### EXERCISE DIRECTIONS
Repeat word for word the opening stretch of the entries, from the first line through the line containing "grey tree: 5 -> 6".

(Dataset excerpts)
Segment Open

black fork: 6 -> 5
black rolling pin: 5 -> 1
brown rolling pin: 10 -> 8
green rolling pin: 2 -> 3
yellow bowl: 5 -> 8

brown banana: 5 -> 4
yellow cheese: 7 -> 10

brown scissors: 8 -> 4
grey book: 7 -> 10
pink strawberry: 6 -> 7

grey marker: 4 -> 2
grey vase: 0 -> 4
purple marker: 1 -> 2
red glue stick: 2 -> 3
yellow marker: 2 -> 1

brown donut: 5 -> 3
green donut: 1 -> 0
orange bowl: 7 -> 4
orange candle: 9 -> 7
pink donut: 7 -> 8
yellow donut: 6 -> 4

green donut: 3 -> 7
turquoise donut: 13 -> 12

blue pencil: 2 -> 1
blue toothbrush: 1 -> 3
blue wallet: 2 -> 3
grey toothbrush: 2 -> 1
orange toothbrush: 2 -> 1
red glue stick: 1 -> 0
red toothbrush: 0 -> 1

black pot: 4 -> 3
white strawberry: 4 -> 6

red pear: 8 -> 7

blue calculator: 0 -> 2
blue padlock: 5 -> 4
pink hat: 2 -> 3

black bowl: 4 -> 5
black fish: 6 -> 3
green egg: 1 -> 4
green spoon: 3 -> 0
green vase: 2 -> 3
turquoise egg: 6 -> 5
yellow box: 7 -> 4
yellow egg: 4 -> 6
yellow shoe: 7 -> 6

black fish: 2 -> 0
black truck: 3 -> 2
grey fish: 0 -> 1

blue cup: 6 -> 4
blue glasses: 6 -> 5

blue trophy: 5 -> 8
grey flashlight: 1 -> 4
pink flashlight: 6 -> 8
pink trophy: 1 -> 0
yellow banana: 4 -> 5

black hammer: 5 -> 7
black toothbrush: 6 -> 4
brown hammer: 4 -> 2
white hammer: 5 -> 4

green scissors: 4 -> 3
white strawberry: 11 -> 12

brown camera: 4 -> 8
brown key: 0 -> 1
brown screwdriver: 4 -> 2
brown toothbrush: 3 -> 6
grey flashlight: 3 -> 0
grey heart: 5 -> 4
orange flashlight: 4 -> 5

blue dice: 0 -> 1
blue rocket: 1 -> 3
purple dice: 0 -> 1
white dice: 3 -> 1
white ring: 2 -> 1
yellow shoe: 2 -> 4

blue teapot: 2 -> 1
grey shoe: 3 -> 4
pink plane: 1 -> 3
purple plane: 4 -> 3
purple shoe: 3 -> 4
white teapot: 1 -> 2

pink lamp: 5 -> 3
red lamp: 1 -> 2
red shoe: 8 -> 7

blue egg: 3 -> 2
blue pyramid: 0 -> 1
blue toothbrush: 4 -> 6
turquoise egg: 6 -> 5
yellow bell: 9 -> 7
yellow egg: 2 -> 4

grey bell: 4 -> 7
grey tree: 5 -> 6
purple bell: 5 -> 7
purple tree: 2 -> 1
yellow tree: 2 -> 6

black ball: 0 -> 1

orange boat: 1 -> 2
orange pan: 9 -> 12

Segment Closed

### PROBLEM SOLUTION
black fork: 6 -> 5
black rolling pin: 5 -> 1
brown rolling pin: 10 -> 8
green rolling pin: 2 -> 3
yellow bowl: 5 -> 8

brown banana: 5 -> 4
yellow cheese: 7 -> 10

brown scissors: 8 -> 4
grey book: 7 -> 10
pink strawberry: 6 -> 7

grey marker: 4 -> 2
grey vase: 0 -> 4
purple marker: 1 -> 2
red glue stick: 2 -> 3
yellow marker: 2 -> 1

brown donut: 5 -> 3
green donut: 1 -> 0
orange bowl: 7 -> 4
orange candle: 9 -> 7
pink donut: 7 -> 8
yellow donut: 6 -> 4

green donut: 3 -> 7
turquoise donut: 13 -> 12

blue pencil: 2 -> 1
blue toothbrush: 1 -> 3
blue wallet: 2 -> 3
grey toothbrush: 2 -> 1
orange toothbrush: 2 -> 1
red glue stick: 1 -> 0
red toothbrush: 0 -> 1

black pot: 4 -> 3
white strawberry: 4 -> 6

red pear: 8 -> 7

blue calculator: 0 -> 2
blue padlock: 5 -> 4
pink hat: 2 -> 3

black bowl: 4 -> 5
black fish: 6 -> 3
green egg: 1 -> 4
green spoon: 3 -> 0
green vase: 2 -> 3
turquoise egg: 6 -> 5
yellow box: 7 -> 4
yellow egg: 4 -> 6
yellow shoe: 7 -> 6

black fish: 2 -> 0
black truck: 3 -> 2
grey fish: 0 -> 1

blue cup: 6 -> 4
blue glasses: 6 -> 5

blue trophy: 5 -> 8
grey flashlight: 1 -> 4
pink flashlight: 6 -> 8
pink trophy: 1 -> 0
yellow banana: 4 -> 5

black hammer: 5 -> 7
black toothbrush: 6 -> 4
brown hammer: 4 -> 2
white hammer: 5 -> 4

green scissors: 4 -> 3
white strawberry: 11 -> 12

brown camera: 4 -> 8
brown key: 0 -> 1
brown screwdriver: 4 -> 2
brown toothbrush: 3 -> 6
grey flashlight: 3 -> 0
grey heart: 5 -> 4
orange flashlight: 4 -> 5

blue dice: 0 -> 1
blue rocket: 1 -> 3
purple dice: 0 -> 1
white dice: 3 -> 1
white ring: 2 -> 1
yellow shoe: 2 -> 4

blue teapot: 2 -> 1
grey shoe: 3 -> 4
pink plane: 1 -> 3
purple plane: 4 -> 3
purple shoe: 3 -> 4
white teapot: 1 -> 2

pink lamp: 5 -> 3
red lamp: 1 -> 2
red shoe: 8 -> 7

blue egg: 3 -> 2
blue pyramid: 0 -> 1
blue toothbrush: 4 -> 6
turquoise egg: 6 -> 5
yellow bell: 9 -> 7
yellow egg: 2 -> 4

grey bell: 4 -> 7
grey tree: 5 -> 6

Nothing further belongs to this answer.